TASK
Copy all the records word for word, apart from any pictures.

THE DATA

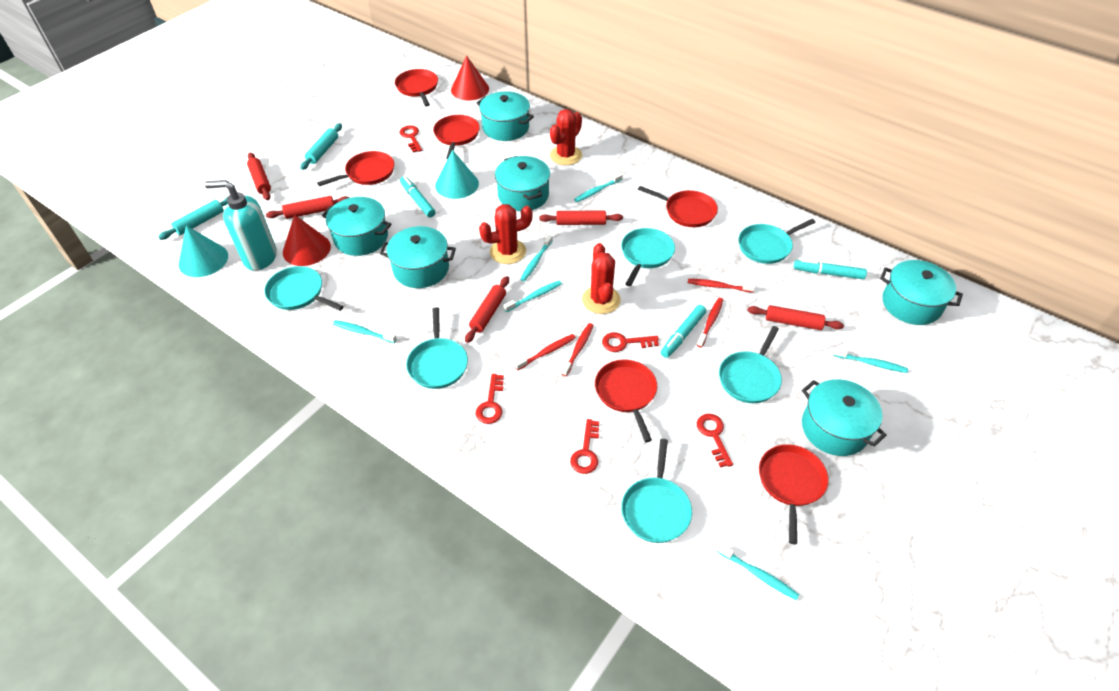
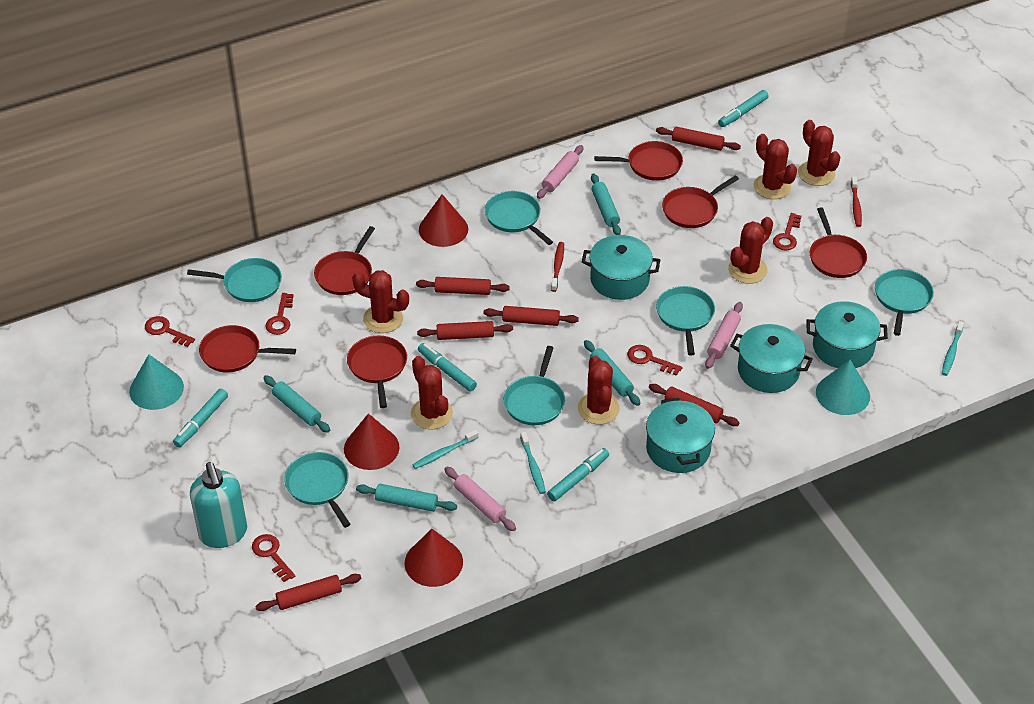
pink rolling pin: 0 -> 3
red cactus: 3 -> 6
red cone: 2 -> 3
red rolling pin: 5 -> 6
red toothbrush: 4 -> 2
turquoise marker: 3 -> 4
turquoise pot: 6 -> 4
turquoise rolling pin: 2 -> 4
turquoise toothbrush: 6 -> 3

YOUR RESPONSE
pink rolling pin: 0 -> 3
red cactus: 3 -> 6
red cone: 2 -> 3
red rolling pin: 5 -> 6
red toothbrush: 4 -> 2
turquoise marker: 3 -> 4
turquoise pot: 6 -> 4
turquoise rolling pin: 2 -> 4
turquoise toothbrush: 6 -> 3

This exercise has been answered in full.